◆ EXERCISE GOAL: The result should be an exact copy of the entries that follow, with no pictures included.

◆ TASK DATA:
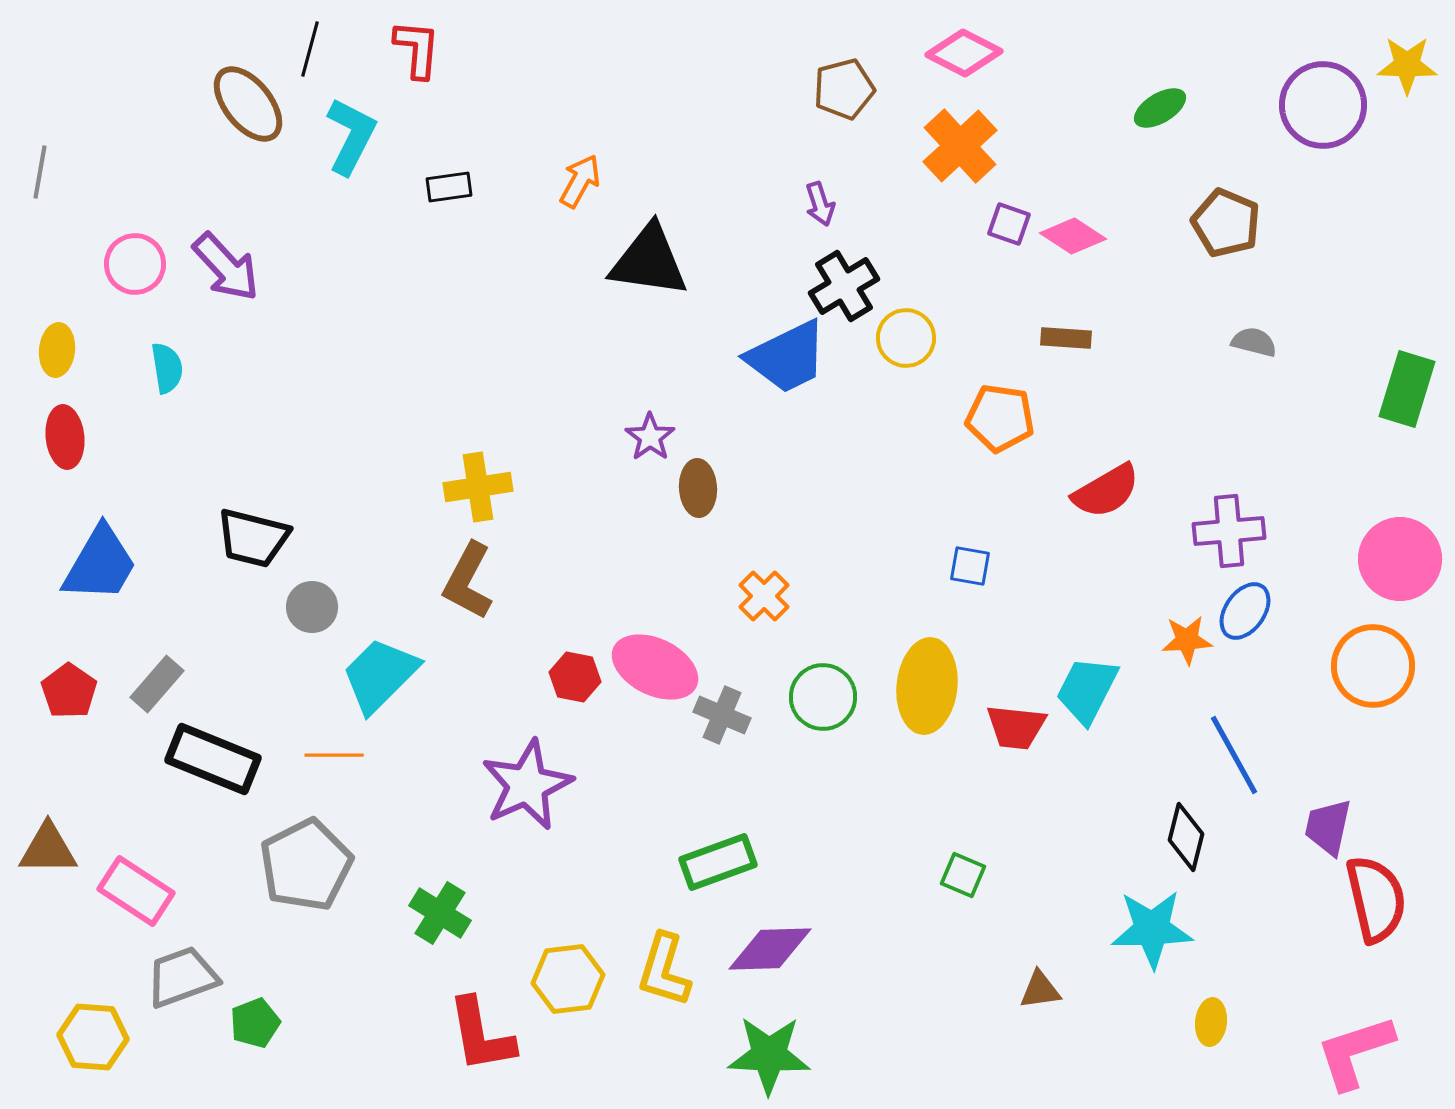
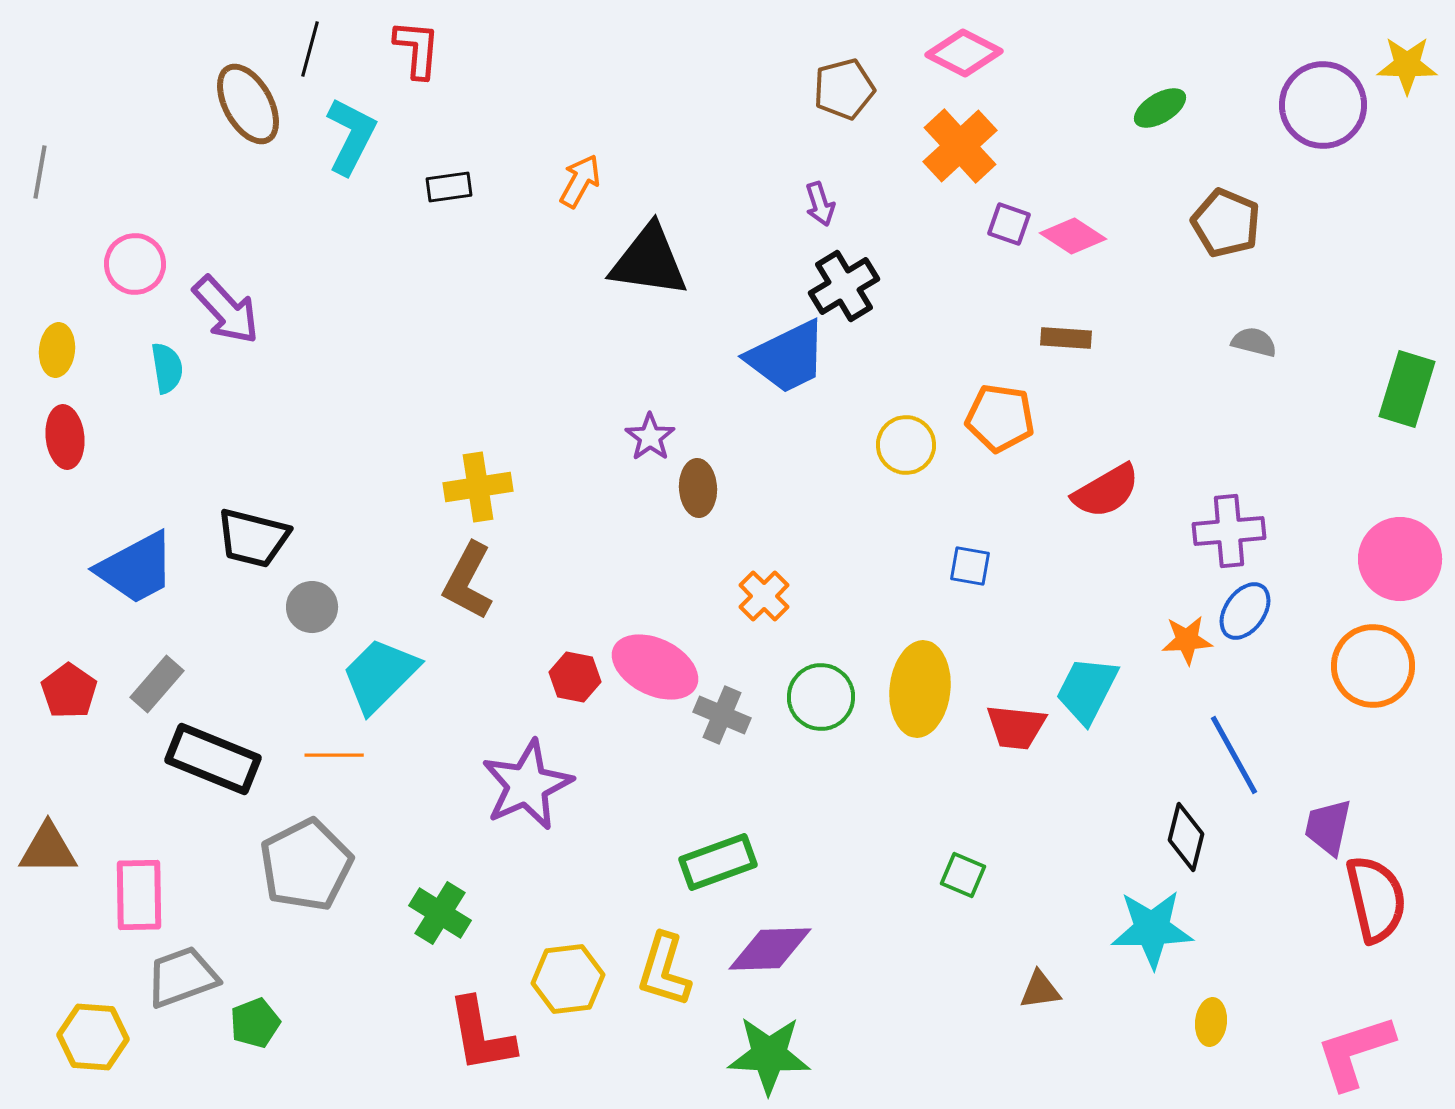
brown ellipse at (248, 104): rotated 10 degrees clockwise
purple arrow at (226, 267): moved 43 px down
yellow circle at (906, 338): moved 107 px down
blue trapezoid at (100, 564): moved 36 px right, 4 px down; rotated 32 degrees clockwise
yellow ellipse at (927, 686): moved 7 px left, 3 px down
green circle at (823, 697): moved 2 px left
pink rectangle at (136, 891): moved 3 px right, 4 px down; rotated 56 degrees clockwise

◆ TASK ANSWER:
brown ellipse at (248, 104): rotated 10 degrees clockwise
purple arrow at (226, 267): moved 43 px down
yellow circle at (906, 338): moved 107 px down
blue trapezoid at (100, 564): moved 36 px right, 4 px down; rotated 32 degrees clockwise
yellow ellipse at (927, 686): moved 7 px left, 3 px down
green circle at (823, 697): moved 2 px left
pink rectangle at (136, 891): moved 3 px right, 4 px down; rotated 56 degrees clockwise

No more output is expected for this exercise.